> **WHAT YOU ARE ASKED TO DO**
Please restate, word for word, the lines below that begin at the one with "camera: 100 degrees right, 0 degrees up" and end at the one with "(501, 126) = (713, 365): orange". Leave out all other lines.

> **DATA FOR ANALYSIS**
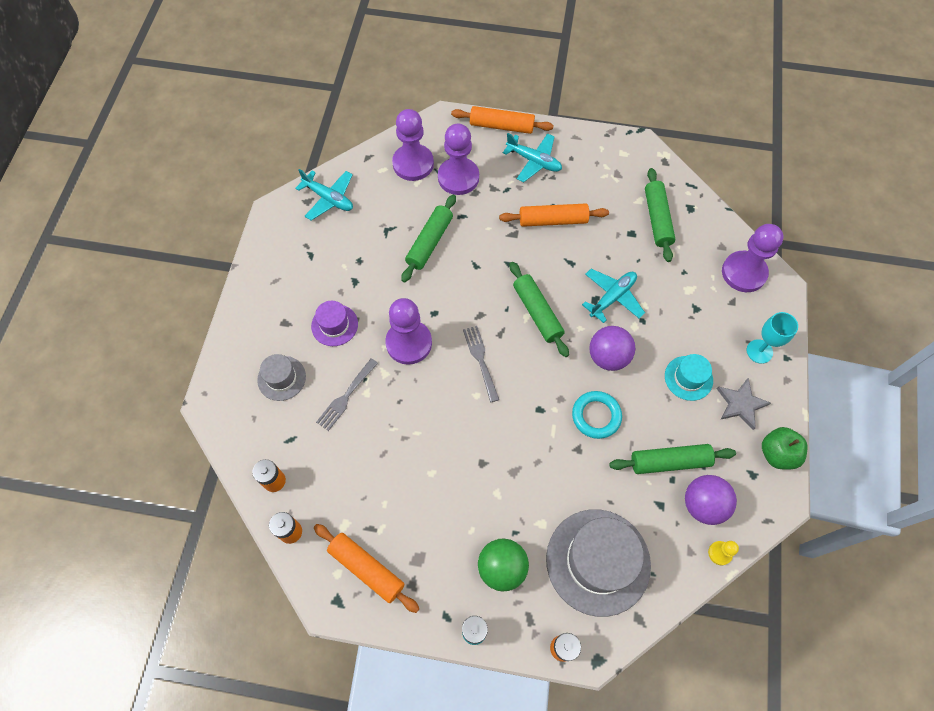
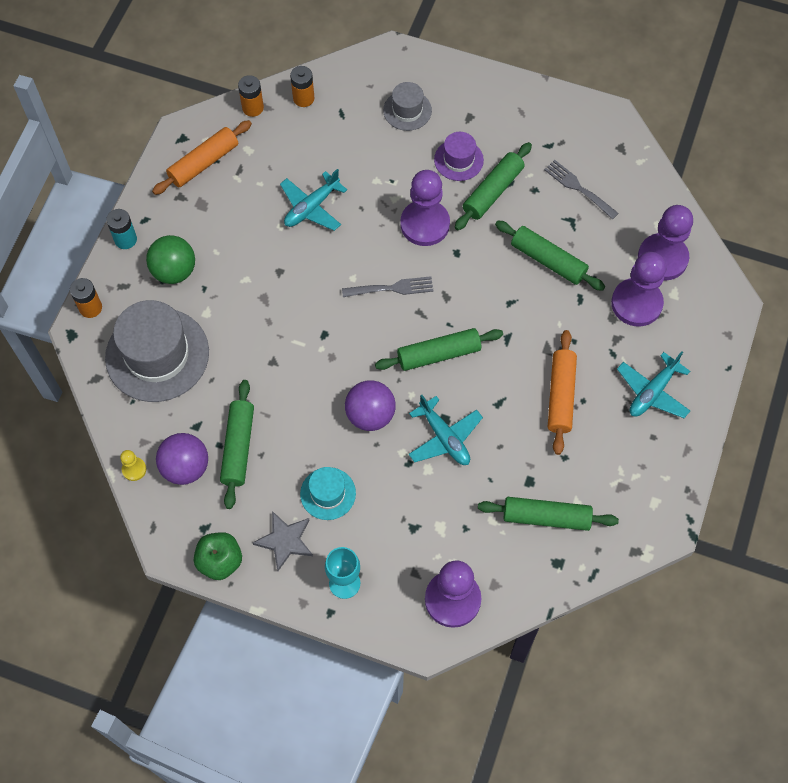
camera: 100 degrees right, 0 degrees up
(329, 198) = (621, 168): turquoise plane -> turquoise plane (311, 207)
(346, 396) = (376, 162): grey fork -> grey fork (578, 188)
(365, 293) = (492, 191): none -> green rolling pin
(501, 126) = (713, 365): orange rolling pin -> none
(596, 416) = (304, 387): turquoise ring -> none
...
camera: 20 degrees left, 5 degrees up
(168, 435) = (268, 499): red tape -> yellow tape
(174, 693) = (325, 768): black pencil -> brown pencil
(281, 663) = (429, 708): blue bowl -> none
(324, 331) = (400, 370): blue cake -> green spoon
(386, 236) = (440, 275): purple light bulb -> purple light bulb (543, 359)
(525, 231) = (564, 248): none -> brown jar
==
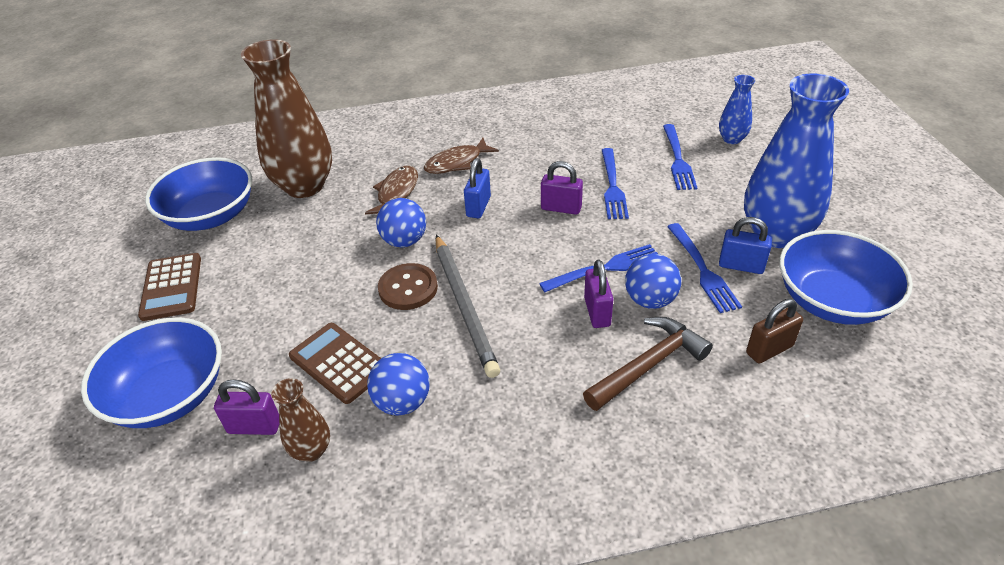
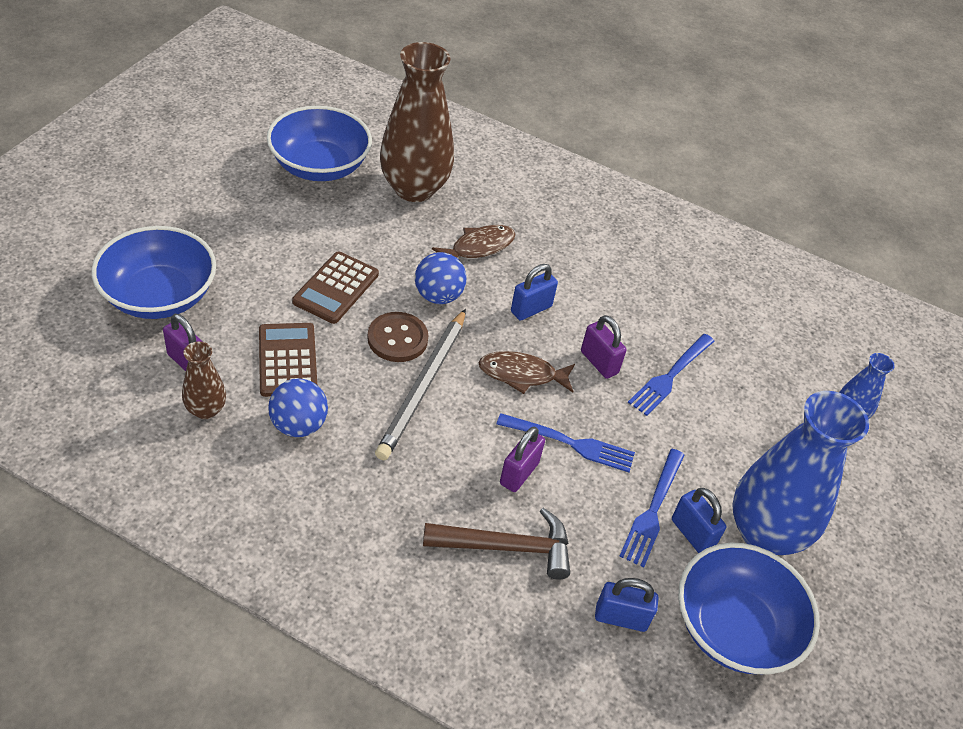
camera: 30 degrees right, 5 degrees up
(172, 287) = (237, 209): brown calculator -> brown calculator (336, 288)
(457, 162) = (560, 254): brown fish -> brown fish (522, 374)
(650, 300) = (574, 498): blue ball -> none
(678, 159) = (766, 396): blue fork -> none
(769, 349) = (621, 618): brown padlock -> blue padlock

> **RESULT BELOW**
camera: 100 degrees right, 0 degrees up
(329, 198) = (621, 168): turquoise plane -> turquoise plane (311, 207)
(346, 396) = (376, 162): grey fork -> grey fork (578, 188)
(365, 293) = (492, 191): none -> green rolling pin
(501, 126) = (713, 365): orange rolling pin -> none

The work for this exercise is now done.